• **Assigned task**: From the records below, copy each line that has the word "none" in it.

• **Data provided**:
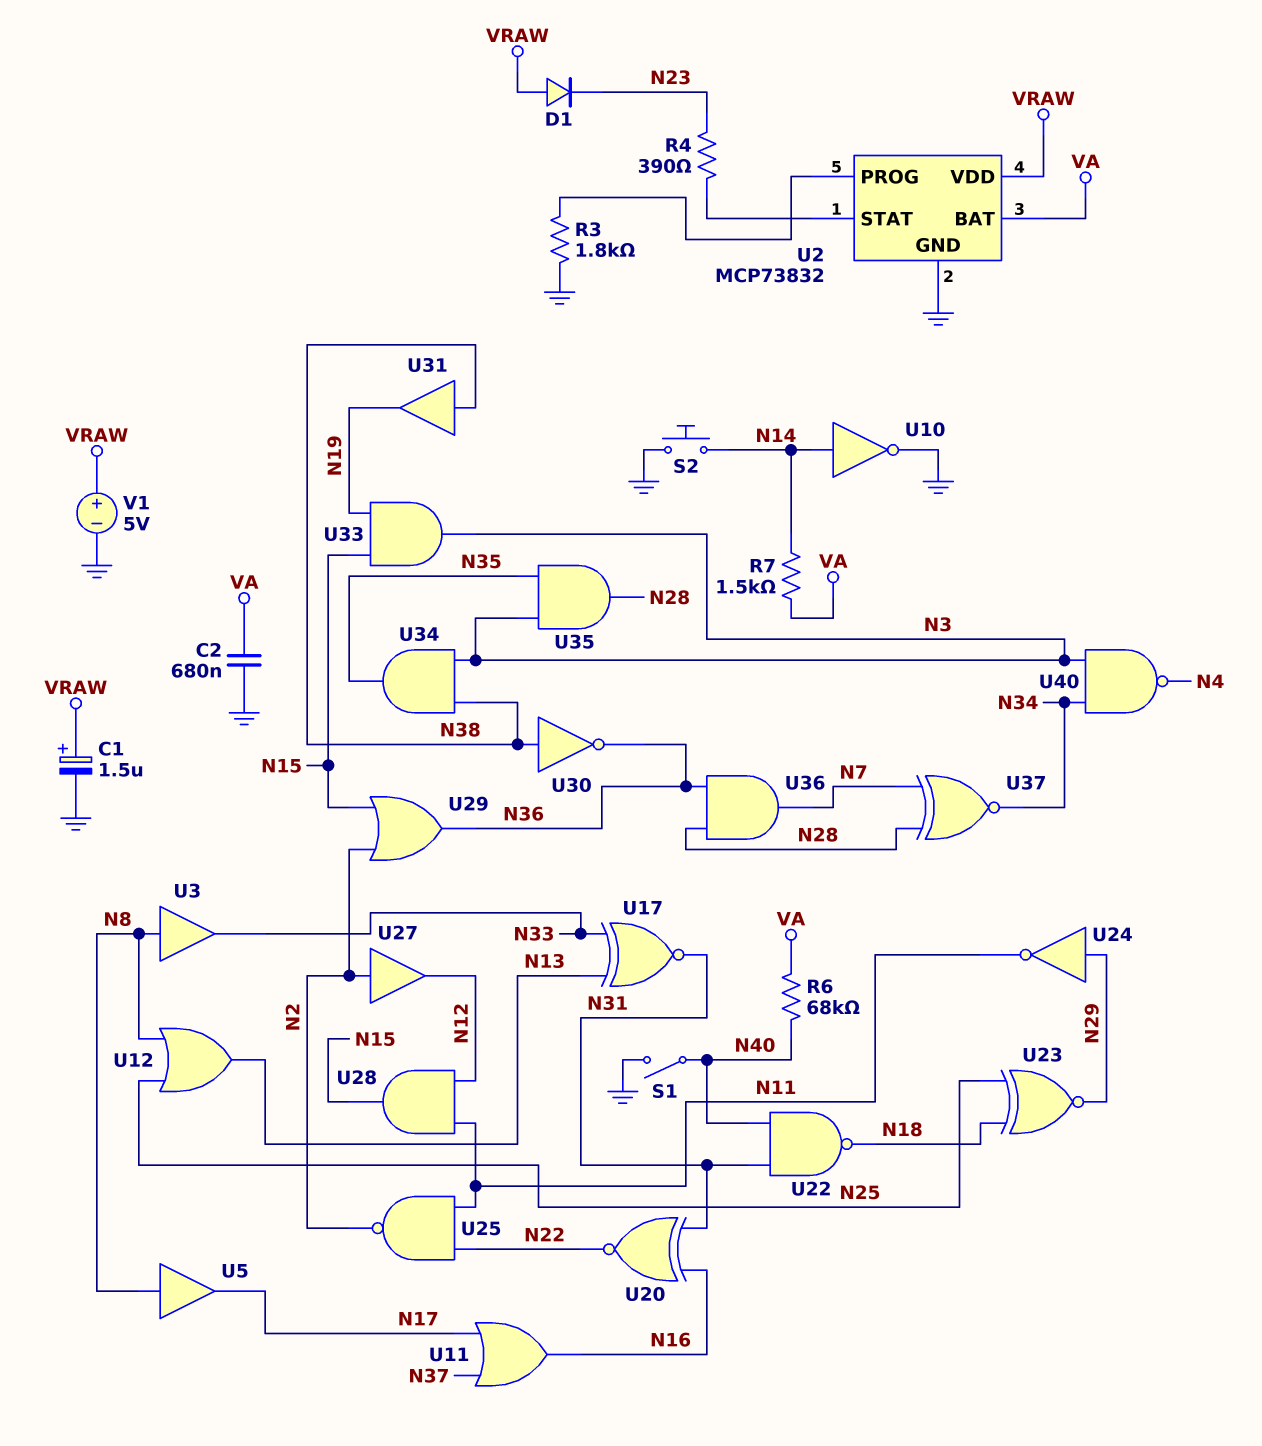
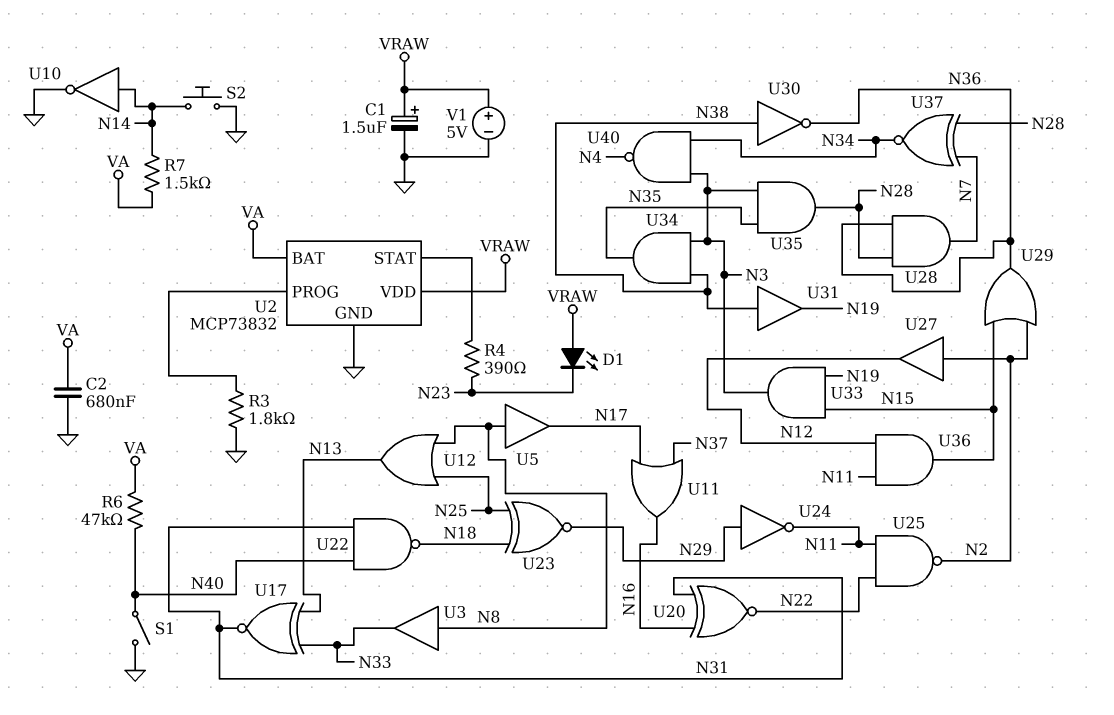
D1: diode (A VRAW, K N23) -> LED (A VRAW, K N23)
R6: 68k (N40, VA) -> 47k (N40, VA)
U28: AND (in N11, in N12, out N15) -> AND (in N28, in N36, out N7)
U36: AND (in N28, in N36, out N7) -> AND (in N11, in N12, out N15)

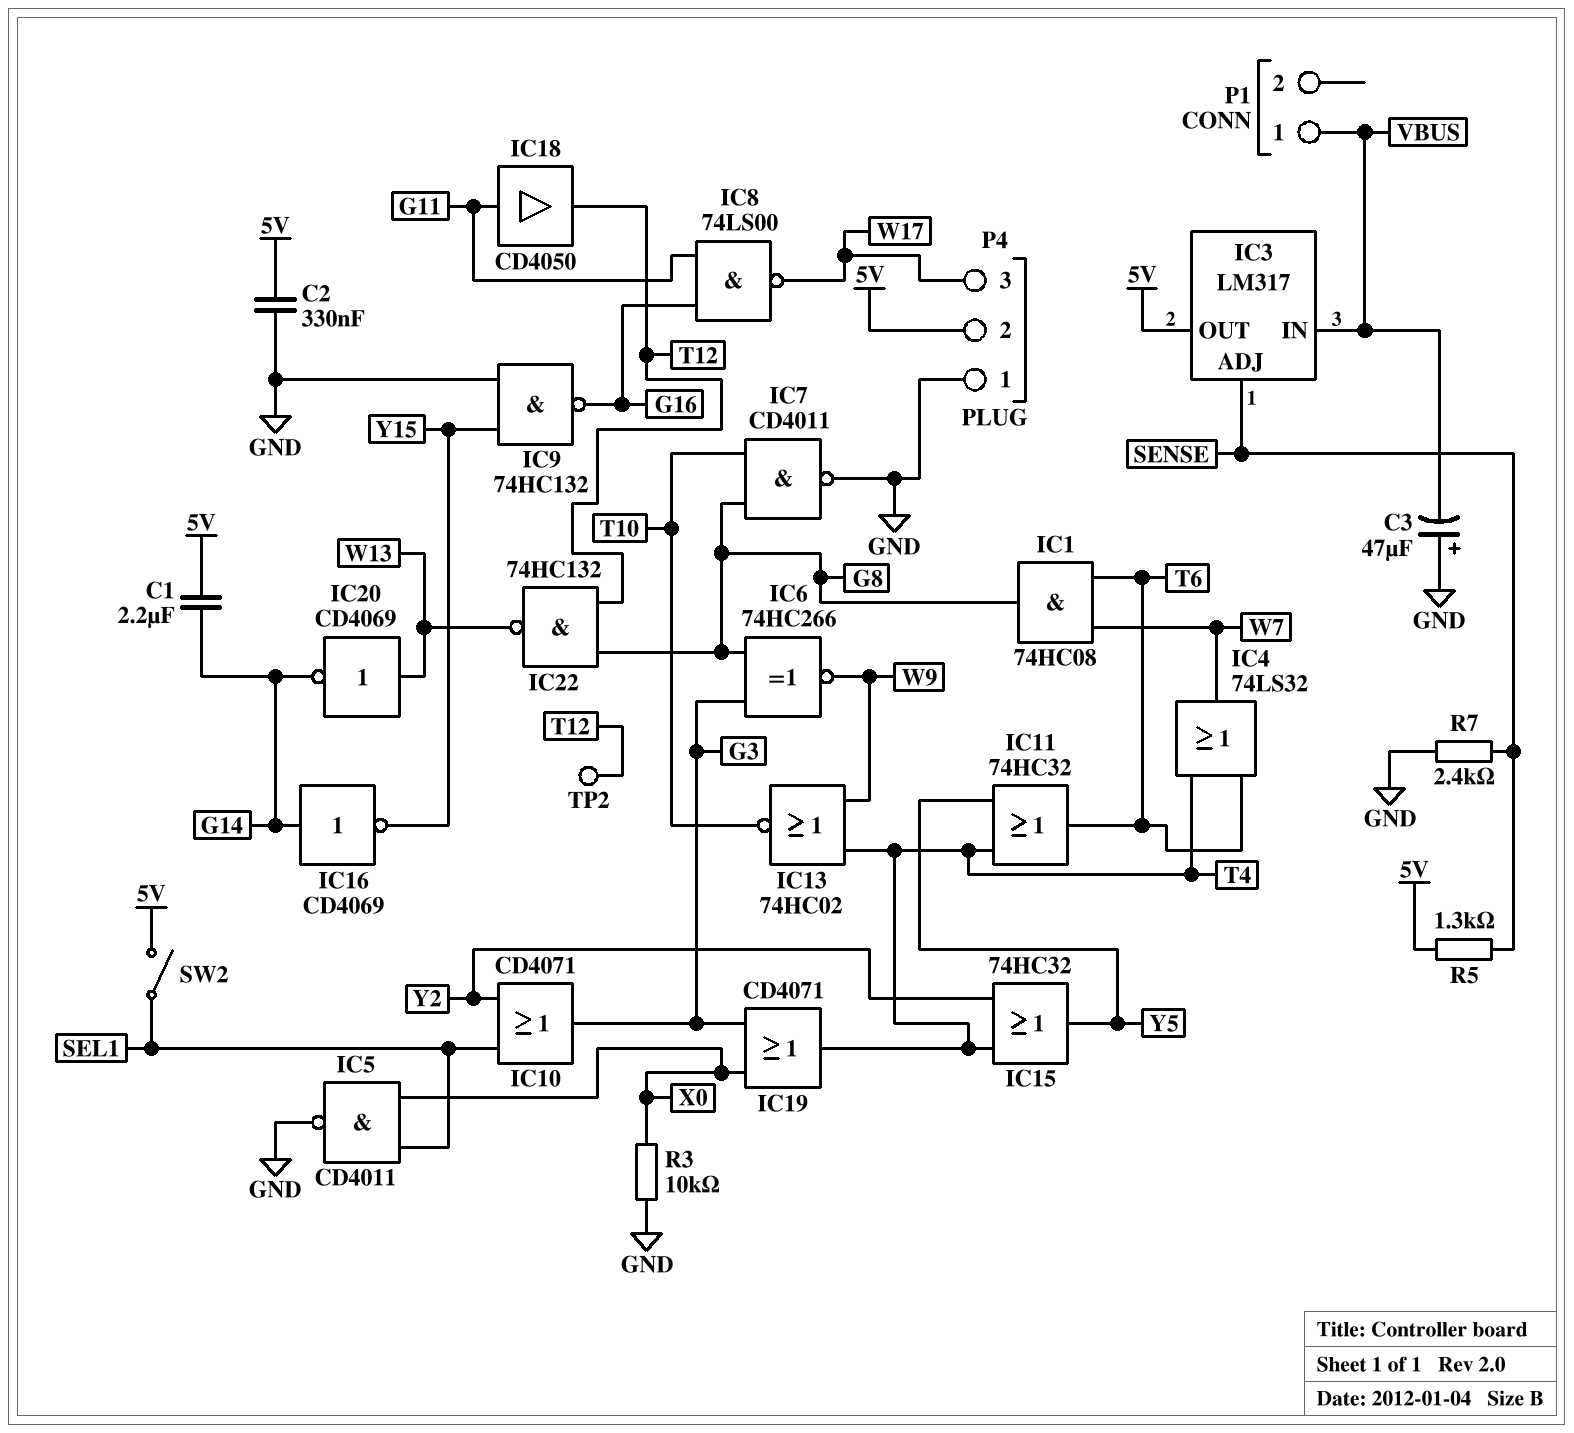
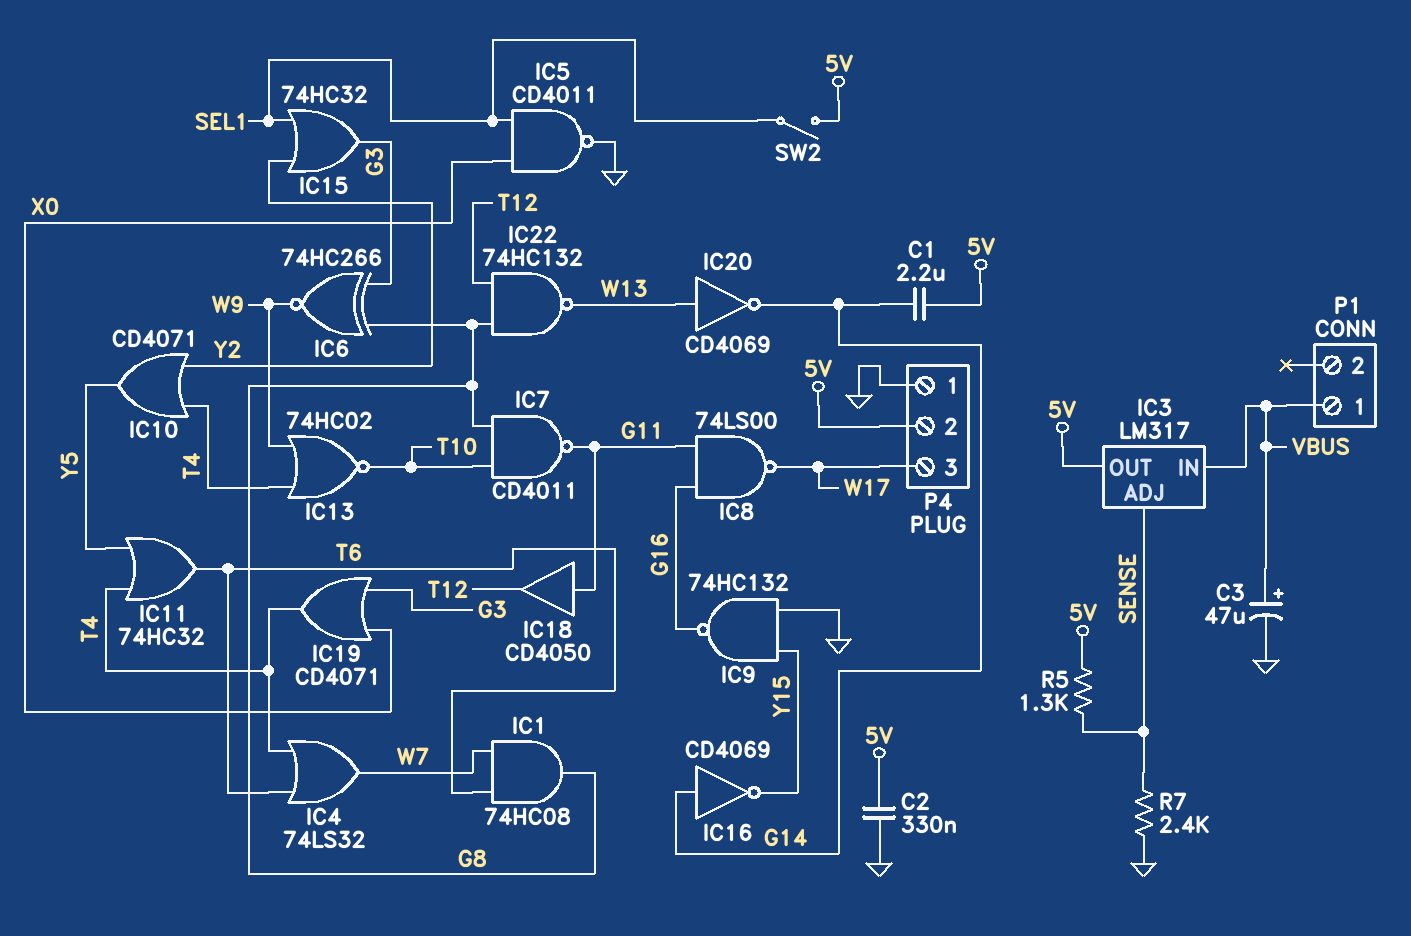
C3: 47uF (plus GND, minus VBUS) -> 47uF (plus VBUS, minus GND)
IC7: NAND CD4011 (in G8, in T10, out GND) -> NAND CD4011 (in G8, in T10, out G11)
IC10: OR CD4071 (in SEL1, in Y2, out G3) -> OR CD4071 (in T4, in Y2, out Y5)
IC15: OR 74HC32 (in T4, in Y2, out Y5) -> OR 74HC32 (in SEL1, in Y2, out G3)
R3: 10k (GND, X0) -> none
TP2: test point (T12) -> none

• **Your response**:
R3: 10k (GND, X0) -> none
TP2: test point (T12) -> none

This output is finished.